-- Data extract --
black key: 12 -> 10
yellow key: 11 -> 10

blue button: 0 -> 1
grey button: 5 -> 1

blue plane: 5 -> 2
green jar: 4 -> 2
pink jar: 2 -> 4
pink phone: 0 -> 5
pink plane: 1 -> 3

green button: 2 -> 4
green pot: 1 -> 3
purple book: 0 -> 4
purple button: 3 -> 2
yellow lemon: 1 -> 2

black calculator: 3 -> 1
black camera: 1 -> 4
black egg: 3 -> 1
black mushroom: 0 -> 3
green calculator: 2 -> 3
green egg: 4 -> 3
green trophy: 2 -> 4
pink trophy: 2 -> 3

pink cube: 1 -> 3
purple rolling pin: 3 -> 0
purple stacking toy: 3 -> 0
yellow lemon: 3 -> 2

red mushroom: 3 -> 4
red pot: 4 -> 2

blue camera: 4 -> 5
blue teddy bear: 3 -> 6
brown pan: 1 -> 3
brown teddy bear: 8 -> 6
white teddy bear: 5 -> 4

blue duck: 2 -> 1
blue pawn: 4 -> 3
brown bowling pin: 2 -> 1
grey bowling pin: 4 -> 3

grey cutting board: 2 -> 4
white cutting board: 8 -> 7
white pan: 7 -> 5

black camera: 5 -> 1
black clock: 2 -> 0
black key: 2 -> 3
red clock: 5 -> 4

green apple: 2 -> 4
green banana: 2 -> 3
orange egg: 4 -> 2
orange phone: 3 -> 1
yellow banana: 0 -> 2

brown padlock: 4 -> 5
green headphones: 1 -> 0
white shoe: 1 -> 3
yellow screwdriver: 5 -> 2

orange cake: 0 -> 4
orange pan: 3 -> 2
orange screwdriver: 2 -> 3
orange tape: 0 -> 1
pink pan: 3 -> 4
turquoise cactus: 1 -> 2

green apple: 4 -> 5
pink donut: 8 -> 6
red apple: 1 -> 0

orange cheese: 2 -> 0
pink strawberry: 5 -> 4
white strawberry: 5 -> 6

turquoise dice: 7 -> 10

-- Work instruction --
Working through the entries above, copy every line in which "bowling" is found.

-- Solved problem --
brown bowling pin: 2 -> 1
grey bowling pin: 4 -> 3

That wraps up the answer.